Task objective: Quote exactly, and only, the lines from the one containing "green star: 0 -> 2" through the end of the material below. Skip pictures.
↓↓↓
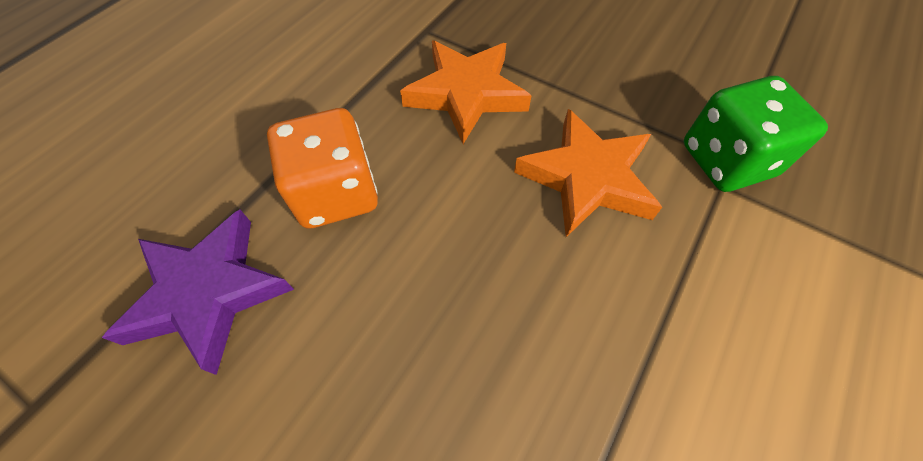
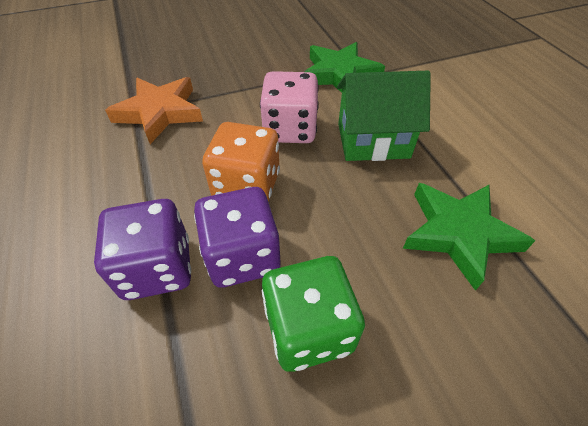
green house: 0 -> 1
green star: 0 -> 2
orange star: 2 -> 1
pink dice: 0 -> 1
purple dice: 0 -> 2
purple star: 1 -> 0

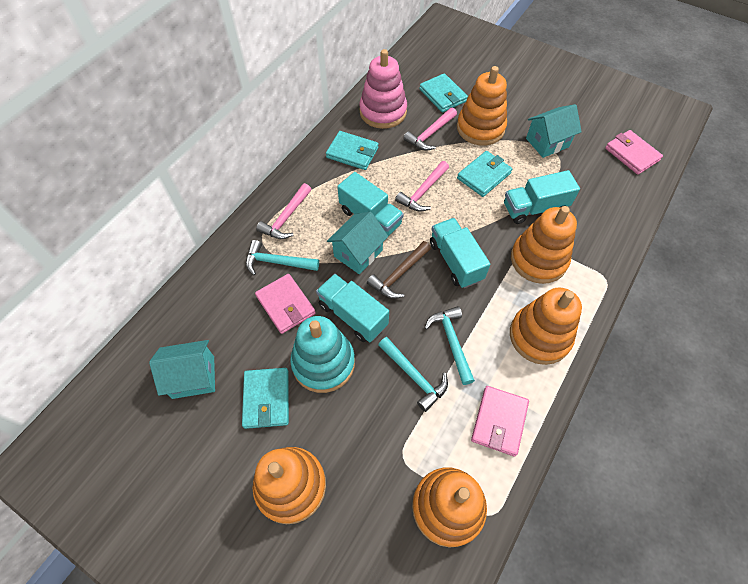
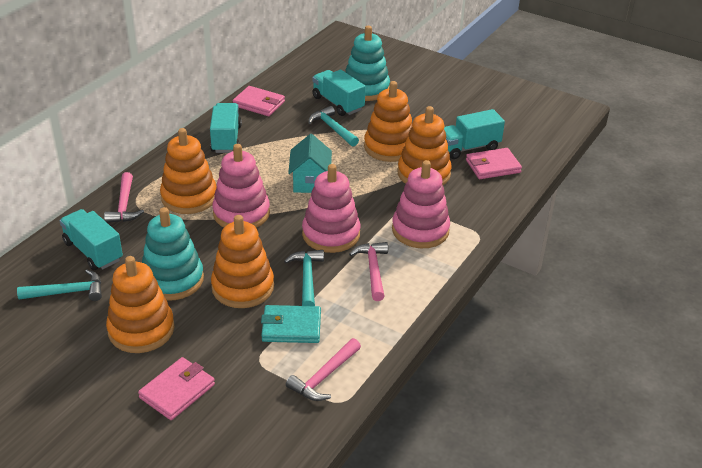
brown hammer: 1 -> 0
pink stacking toy: 1 -> 3
turquoise house: 3 -> 1
turquoise stacking toy: 1 -> 2
turquoise wallet: 4 -> 1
↑↑↑
Your response:
green star: 0 -> 2
orange star: 2 -> 1
pink dice: 0 -> 1
purple dice: 0 -> 2
purple star: 1 -> 0

brown hammer: 1 -> 0
pink stacking toy: 1 -> 3
turquoise house: 3 -> 1
turquoise stacking toy: 1 -> 2
turquoise wallet: 4 -> 1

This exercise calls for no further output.